About this exercise →
In the listing below, locate the line that contains "SD3 pin SCK: A1 -> D6" and the line that contains "STEPPER pin VCC: 5V -> 3V3". Restate word for word those two lines and every line between them, and nothing else.

Recorded data →
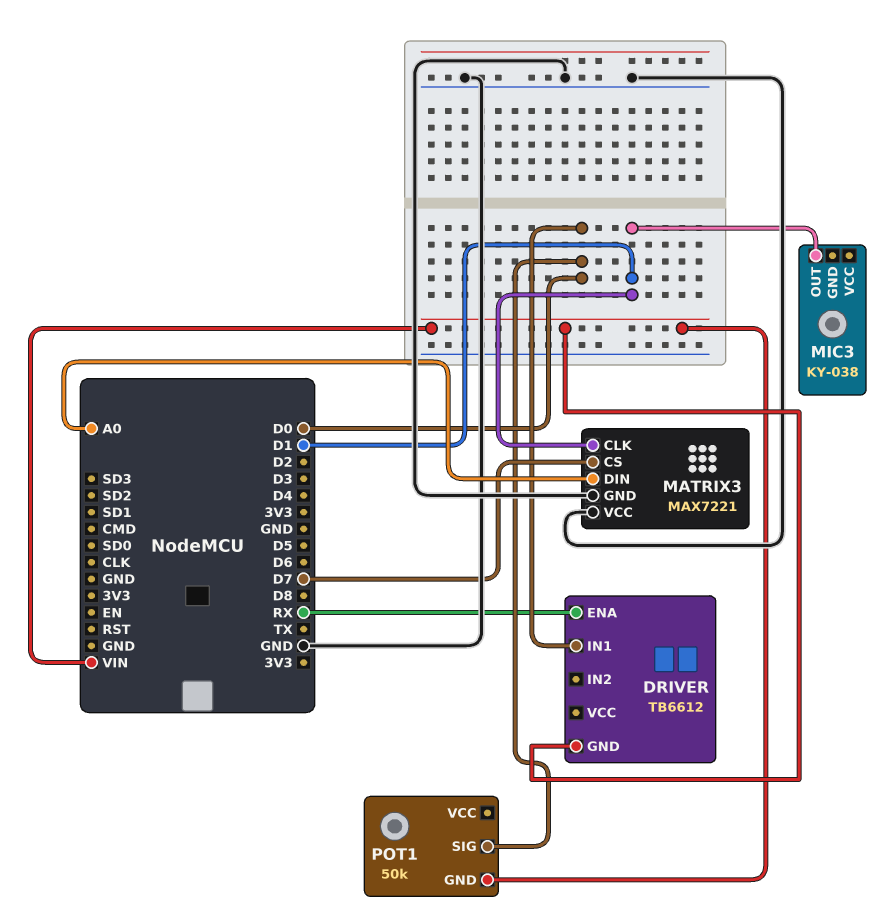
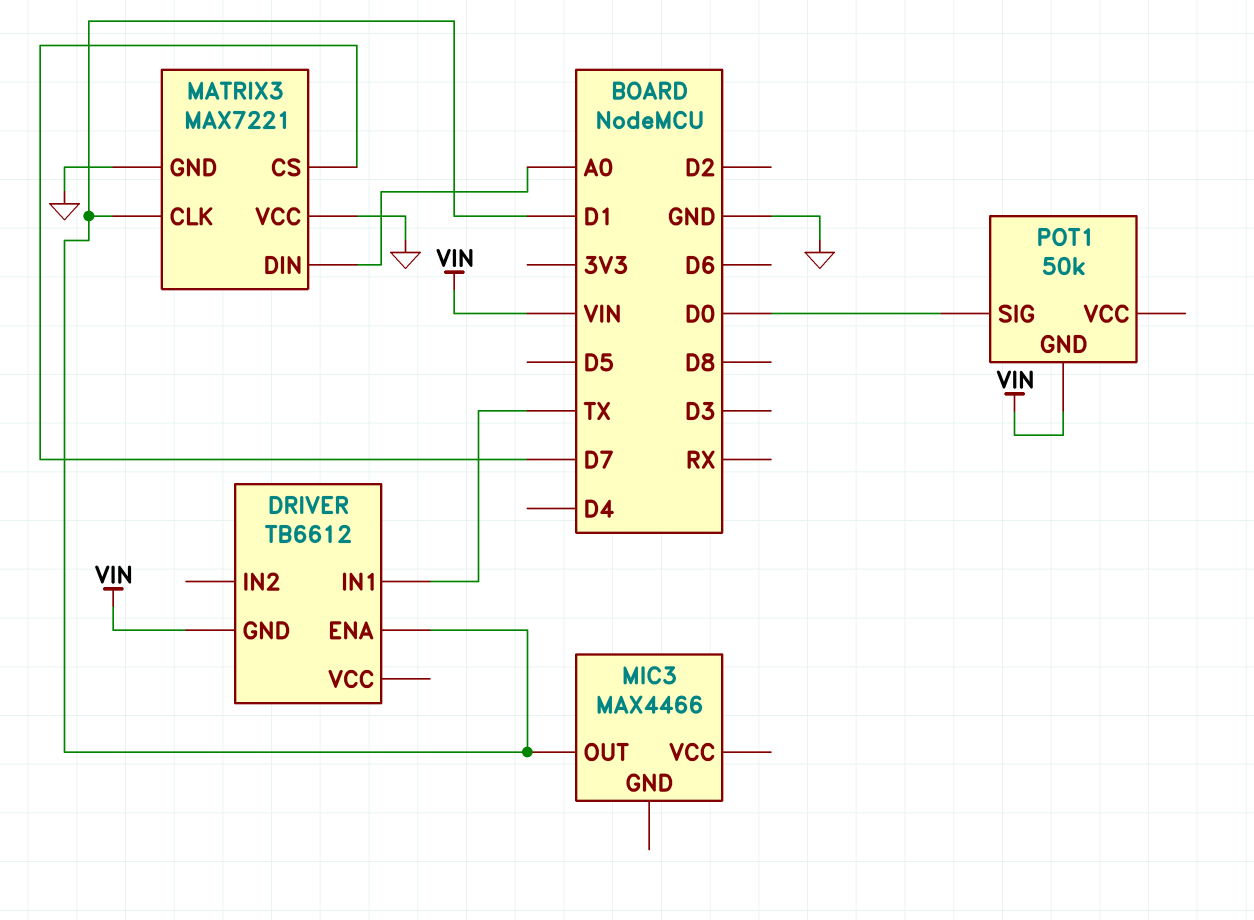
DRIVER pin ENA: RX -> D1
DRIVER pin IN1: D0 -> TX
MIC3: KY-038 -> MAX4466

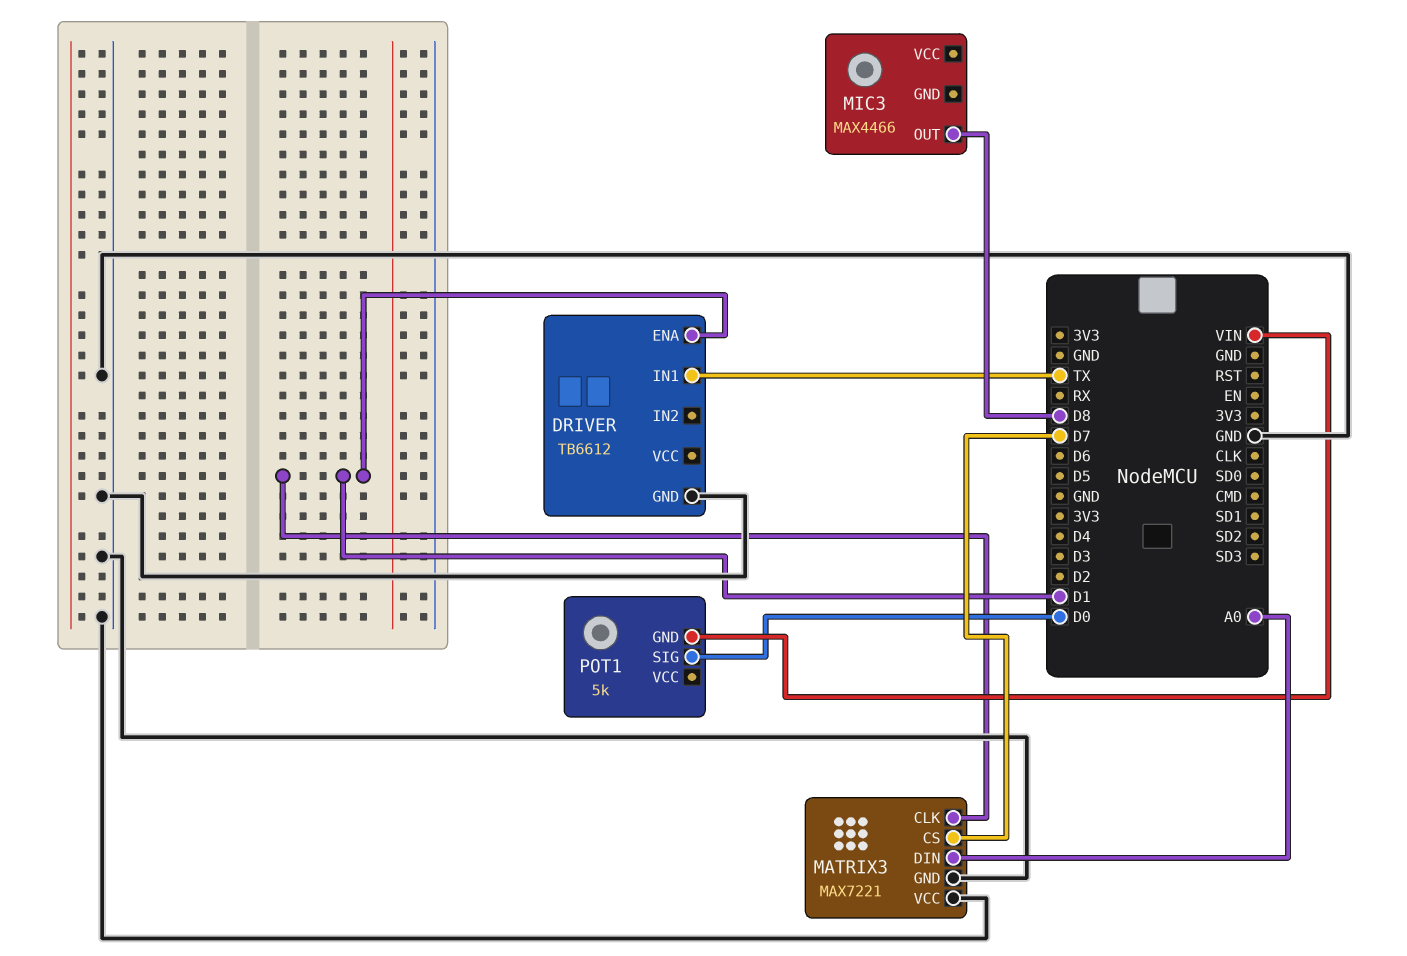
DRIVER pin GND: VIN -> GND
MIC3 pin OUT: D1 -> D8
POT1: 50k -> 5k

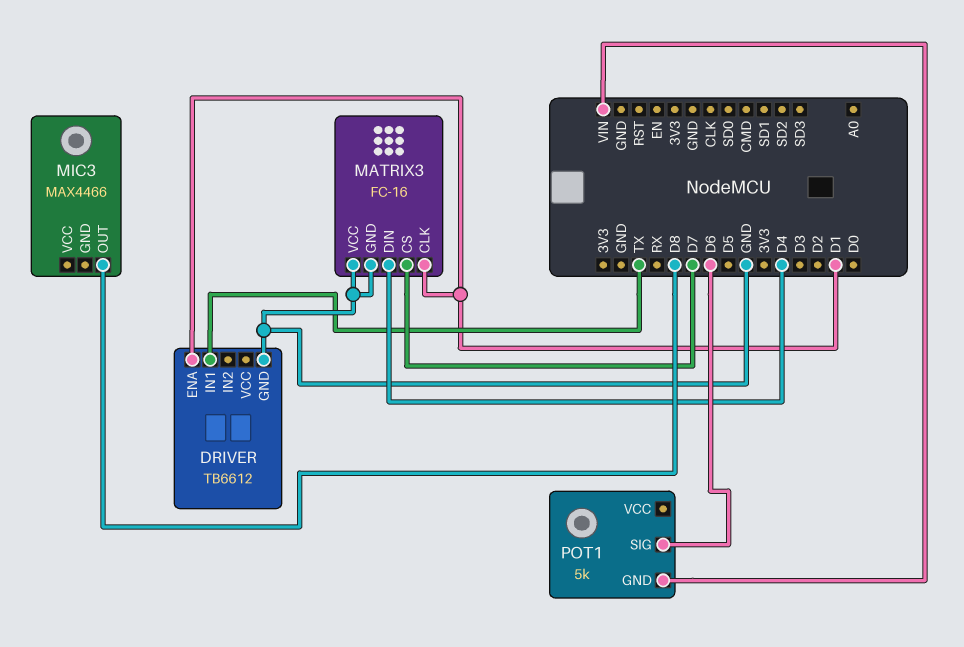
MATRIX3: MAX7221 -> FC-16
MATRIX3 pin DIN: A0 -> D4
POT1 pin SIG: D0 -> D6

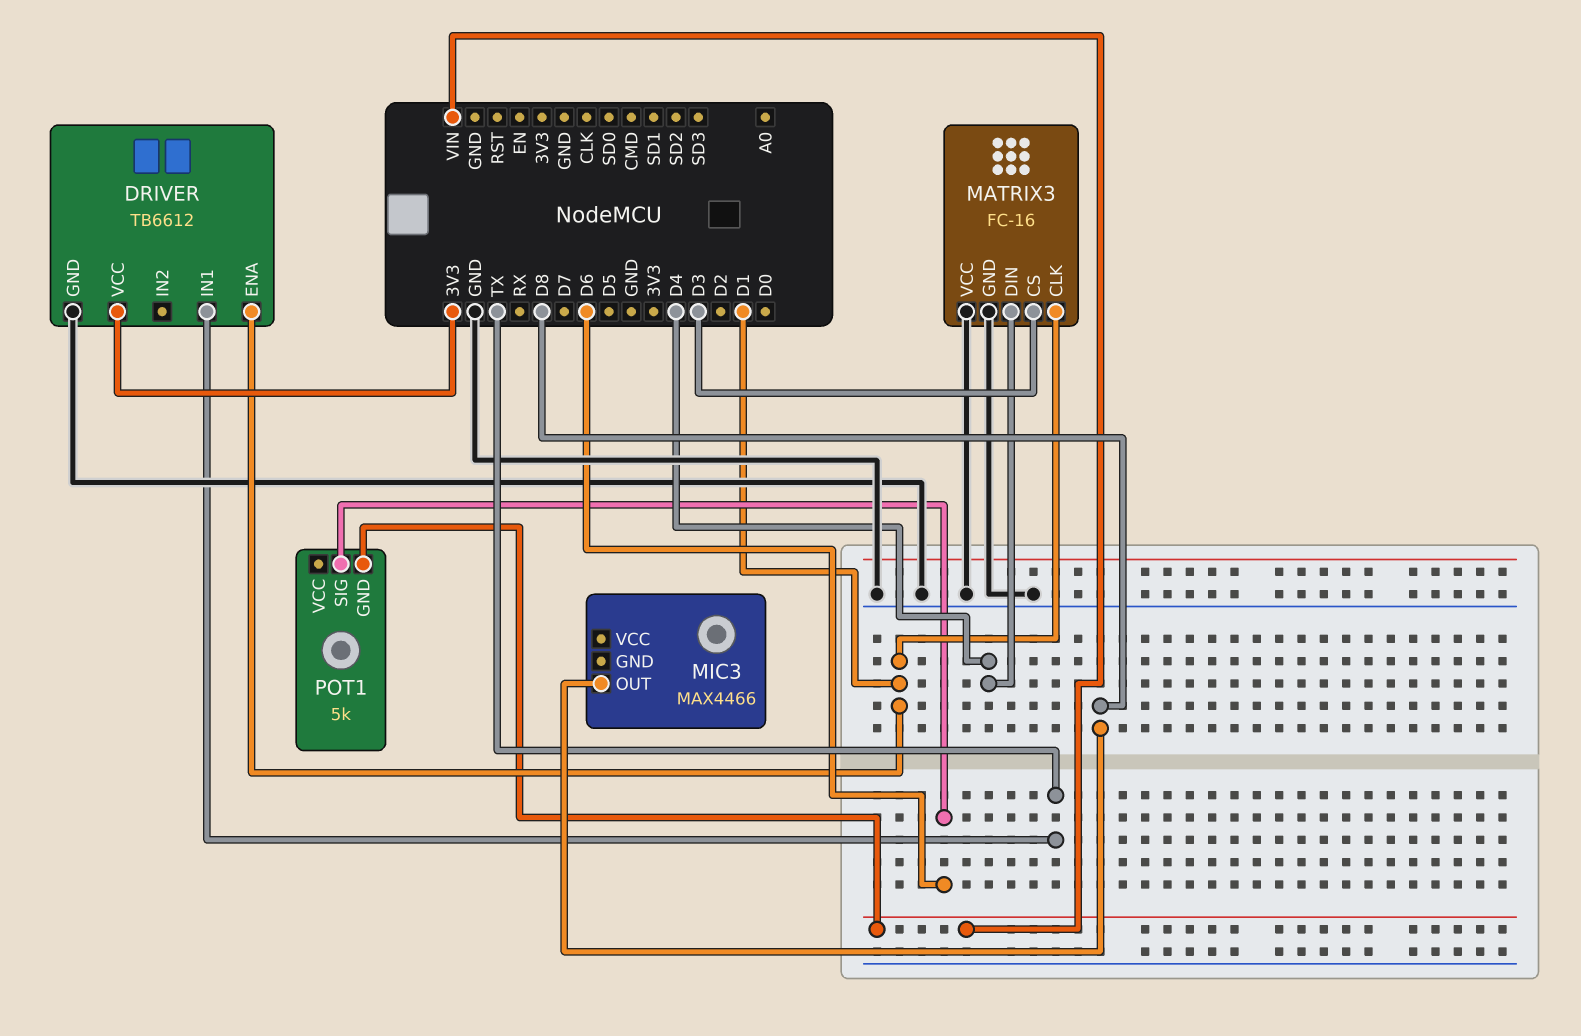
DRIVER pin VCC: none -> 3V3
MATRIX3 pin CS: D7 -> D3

* * *

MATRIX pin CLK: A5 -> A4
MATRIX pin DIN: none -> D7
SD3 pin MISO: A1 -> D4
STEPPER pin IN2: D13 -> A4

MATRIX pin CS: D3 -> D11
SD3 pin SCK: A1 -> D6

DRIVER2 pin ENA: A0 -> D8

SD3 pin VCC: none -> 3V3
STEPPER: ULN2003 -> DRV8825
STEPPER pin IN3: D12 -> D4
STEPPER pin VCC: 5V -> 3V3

Response to the exercise →
SD3 pin SCK: A1 -> D6

DRIVER2 pin ENA: A0 -> D8

SD3 pin VCC: none -> 3V3
STEPPER: ULN2003 -> DRV8825
STEPPER pin IN3: D12 -> D4
STEPPER pin VCC: 5V -> 3V3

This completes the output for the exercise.